## PROVIDED MATERIAL

▼

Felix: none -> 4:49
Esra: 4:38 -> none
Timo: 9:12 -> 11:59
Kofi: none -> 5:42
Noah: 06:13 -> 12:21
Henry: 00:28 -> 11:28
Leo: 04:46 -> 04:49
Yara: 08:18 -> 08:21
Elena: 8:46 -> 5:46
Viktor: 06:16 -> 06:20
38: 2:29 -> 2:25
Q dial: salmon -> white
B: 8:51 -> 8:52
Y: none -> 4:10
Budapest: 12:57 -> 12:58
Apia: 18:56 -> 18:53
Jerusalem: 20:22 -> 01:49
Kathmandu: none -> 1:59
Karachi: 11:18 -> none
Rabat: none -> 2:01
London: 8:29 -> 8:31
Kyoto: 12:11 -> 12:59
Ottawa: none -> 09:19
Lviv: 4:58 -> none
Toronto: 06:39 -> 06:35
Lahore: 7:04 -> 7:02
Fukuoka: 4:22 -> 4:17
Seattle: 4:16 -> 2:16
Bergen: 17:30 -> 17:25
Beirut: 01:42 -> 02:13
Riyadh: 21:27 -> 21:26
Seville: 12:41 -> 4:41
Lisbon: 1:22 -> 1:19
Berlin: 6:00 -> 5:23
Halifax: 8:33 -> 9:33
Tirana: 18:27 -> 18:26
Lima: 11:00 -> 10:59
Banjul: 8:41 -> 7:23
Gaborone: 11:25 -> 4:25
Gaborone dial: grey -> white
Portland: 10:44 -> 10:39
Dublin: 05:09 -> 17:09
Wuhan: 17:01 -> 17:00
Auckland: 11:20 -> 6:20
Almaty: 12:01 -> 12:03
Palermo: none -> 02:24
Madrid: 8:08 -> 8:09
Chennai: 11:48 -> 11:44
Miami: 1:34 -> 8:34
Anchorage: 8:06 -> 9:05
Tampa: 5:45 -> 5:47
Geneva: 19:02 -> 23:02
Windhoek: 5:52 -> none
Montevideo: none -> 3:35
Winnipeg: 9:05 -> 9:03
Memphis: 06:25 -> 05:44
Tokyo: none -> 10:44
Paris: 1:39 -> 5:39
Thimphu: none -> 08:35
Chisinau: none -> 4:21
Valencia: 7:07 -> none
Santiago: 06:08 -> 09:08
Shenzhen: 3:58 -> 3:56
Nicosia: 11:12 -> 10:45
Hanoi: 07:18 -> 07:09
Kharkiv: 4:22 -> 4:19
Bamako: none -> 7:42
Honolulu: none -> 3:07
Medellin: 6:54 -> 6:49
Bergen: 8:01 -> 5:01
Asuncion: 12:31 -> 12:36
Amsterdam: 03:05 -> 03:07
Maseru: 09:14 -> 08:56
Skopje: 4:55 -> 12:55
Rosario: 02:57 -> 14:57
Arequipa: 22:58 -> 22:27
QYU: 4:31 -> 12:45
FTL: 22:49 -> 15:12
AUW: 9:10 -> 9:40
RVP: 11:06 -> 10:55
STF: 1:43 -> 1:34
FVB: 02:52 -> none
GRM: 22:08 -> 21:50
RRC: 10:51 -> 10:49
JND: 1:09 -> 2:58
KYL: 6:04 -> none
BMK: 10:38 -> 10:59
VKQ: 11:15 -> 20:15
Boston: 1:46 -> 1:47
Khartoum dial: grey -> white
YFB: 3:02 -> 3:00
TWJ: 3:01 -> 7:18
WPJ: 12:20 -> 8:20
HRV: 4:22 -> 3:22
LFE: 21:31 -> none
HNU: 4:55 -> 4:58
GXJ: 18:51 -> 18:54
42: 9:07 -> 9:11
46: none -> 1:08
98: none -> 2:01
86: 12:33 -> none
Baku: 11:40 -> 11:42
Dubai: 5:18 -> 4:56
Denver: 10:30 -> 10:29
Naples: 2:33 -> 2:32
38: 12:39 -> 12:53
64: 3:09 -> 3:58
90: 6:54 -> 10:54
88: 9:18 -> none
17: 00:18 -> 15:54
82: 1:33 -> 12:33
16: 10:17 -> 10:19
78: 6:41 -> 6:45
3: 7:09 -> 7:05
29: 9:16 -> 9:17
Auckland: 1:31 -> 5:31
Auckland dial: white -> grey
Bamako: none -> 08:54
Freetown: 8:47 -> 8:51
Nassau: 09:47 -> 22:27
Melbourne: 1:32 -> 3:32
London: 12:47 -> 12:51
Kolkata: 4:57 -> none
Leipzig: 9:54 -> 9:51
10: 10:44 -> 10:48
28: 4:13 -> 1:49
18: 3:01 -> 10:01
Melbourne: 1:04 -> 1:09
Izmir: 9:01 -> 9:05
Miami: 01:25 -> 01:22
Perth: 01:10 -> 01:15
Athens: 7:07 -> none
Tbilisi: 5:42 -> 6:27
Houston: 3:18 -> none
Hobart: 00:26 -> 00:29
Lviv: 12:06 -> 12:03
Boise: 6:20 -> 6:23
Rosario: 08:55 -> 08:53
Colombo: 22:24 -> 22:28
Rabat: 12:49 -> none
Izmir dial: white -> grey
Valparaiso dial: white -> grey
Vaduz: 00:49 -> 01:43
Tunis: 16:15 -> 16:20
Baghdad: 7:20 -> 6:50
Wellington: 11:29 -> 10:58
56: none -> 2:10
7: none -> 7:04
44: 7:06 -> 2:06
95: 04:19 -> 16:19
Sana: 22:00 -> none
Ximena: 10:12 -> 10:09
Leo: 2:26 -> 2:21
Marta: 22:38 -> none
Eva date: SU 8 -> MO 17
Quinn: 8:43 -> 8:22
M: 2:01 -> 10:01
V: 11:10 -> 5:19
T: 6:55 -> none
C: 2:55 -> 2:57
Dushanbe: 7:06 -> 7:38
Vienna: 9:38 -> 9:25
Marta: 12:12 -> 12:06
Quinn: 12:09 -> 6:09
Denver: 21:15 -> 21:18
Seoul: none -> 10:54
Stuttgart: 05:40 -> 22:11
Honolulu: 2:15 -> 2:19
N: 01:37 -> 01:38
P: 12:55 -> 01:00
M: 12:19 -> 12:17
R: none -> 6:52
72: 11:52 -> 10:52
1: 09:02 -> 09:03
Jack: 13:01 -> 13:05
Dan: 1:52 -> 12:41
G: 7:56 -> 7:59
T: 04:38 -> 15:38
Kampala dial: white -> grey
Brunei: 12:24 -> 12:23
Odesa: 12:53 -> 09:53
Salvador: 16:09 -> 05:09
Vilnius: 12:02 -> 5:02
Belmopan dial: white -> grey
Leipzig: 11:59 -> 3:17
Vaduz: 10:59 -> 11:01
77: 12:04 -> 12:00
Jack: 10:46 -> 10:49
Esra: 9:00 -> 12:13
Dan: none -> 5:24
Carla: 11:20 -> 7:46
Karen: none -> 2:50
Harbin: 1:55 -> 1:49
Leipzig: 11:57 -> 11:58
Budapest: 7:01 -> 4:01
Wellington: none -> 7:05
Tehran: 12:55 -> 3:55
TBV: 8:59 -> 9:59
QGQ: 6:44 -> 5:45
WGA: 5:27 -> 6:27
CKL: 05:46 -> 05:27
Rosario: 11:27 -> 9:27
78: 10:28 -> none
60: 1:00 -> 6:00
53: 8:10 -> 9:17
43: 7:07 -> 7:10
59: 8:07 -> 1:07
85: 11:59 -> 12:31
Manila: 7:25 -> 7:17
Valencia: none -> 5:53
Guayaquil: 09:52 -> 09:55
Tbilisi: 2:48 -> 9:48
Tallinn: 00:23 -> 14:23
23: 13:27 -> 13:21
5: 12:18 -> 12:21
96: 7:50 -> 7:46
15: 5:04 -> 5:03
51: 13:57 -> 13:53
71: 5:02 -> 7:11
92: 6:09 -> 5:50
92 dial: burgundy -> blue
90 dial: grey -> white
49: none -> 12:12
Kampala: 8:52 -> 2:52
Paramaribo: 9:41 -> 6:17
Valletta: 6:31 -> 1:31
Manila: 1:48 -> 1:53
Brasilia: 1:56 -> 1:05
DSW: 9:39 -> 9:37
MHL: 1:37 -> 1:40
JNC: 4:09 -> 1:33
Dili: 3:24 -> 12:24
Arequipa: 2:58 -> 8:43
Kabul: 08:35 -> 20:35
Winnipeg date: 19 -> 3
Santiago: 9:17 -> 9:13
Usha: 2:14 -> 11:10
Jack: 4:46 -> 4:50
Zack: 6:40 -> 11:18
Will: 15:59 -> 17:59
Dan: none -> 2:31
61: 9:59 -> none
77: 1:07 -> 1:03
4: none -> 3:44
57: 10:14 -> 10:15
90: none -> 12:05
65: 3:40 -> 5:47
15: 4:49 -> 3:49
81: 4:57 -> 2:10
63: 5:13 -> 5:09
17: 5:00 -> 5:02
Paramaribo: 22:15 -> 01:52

▲

## TASK REQUIREMENTS
Convert the records, from the first line through the line containing "Asuncion: 12:31 -> 12:36" (both included), into a Markdown table with two columns: Row, holding the row number, and Record, holding the line. Omit blank lines.

## CORRECT RESULT
| Row | Record |
|---|---|
| 1 | Felix: none -> 4:49 |
| 2 | Esra: 4:38 -> none |
| 3 | Timo: 9:12 -> 11:59 |
| 4 | Kofi: none -> 5:42 |
| 5 | Noah: 06:13 -> 12:21 |
| 6 | Henry: 00:28 -> 11:28 |
| 7 | Leo: 04:46 -> 04:49 |
| 8 | Yara: 08:18 -> 08:21 |
| 9 | Elena: 8:46 -> 5:46 |
| 10 | Viktor: 06:16 -> 06:20 |
| 11 | 38: 2:29 -> 2:25 |
| 12 | Q dial: salmon -> white |
| 13 | B: 8:51 -> 8:52 |
| 14 | Y: none -> 4:10 |
| 15 | Budapest: 12:57 -> 12:58 |
| 16 | Apia: 18:56 -> 18:53 |
| 17 | Jerusalem: 20:22 -> 01:49 |
| 18 | Kathmandu: none -> 1:59 |
| 19 | Karachi: 11:18 -> none |
| 20 | Rabat: none -> 2:01 |
| 21 | London: 8:29 -> 8:31 |
| 22 | Kyoto: 12:11 -> 12:59 |
| 23 | Ottawa: none -> 09:19 |
| 24 | Lviv: 4:58 -> none |
| 25 | Toronto: 06:39 -> 06:35 |
| 26 | Lahore: 7:04 -> 7:02 |
| 27 | Fukuoka: 4:22 -> 4:17 |
| 28 | Seattle: 4:16 -> 2:16 |
| 29 | Bergen: 17:30 -> 17:25 |
| 30 | Beirut: 01:42 -> 02:13 |
| 31 | Riyadh: 21:27 -> 21:26 |
| 32 | Seville: 12:41 -> 4:41 |
| 33 | Lisbon: 1:22 -> 1:19 |
| 34 | Berlin: 6:00 -> 5:23 |
| 35 | Halifax: 8:33 -> 9:33 |
| 36 | Tirana: 18:27 -> 18:26 |
| 37 | Lima: 11:00 -> 10:59 |
| 38 | Banjul: 8:41 -> 7:23 |
| 39 | Gaborone: 11:25 -> 4:25 |
| 40 | Gaborone dial: grey -> white |
| 41 | Portland: 10:44 -> 10:39 |
| 42 | Dublin: 05:09 -> 17:09 |
| 43 | Wuhan: 17:01 -> 17:00 |
| 44 | Auckland: 11:20 -> 6:20 |
| 45 | Almaty: 12:01 -> 12:03 |
| 46 | Palermo: none -> 02:24 |
| 47 | Madrid: 8:08 -> 8:09 |
| 48 | Chennai: 11:48 -> 11:44 |
| 49 | Miami: 1:34 -> 8:34 |
| 50 | Anchorage: 8:06 -> 9:05 |
| 51 | Tampa: 5:45 -> 5:47 |
| 52 | Geneva: 19:02 -> 23:02 |
| 53 | Windhoek: 5:52 -> none |
| 54 | Montevideo: none -> 3:35 |
| 55 | Winnipeg: 9:05 -> 9:03 |
| 56 | Memphis: 06:25 -> 05:44 |
| 57 | Tokyo: none -> 10:44 |
| 58 | Paris: 1:39 -> 5:39 |
| 59 | Thimphu: none -> 08:35 |
| 60 | Chisinau: none -> 4:21 |
| 61 | Valencia: 7:07 -> none |
| 62 | Santiago: 06:08 -> 09:08 |
| 63 | Shenzhen: 3:58 -> 3:56 |
| 64 | Nicosia: 11:12 -> 10:45 |
| 65 | Hanoi: 07:18 -> 07:09 |
| 66 | Kharkiv: 4:22 -> 4:19 |
| 67 | Bamako: none -> 7:42 |
| 68 | Honolulu: none -> 3:07 |
| 69 | Medellin: 6:54 -> 6:49 |
| 70 | Bergen: 8:01 -> 5:01 |
| 71 | Asuncion: 12:31 -> 12:36 |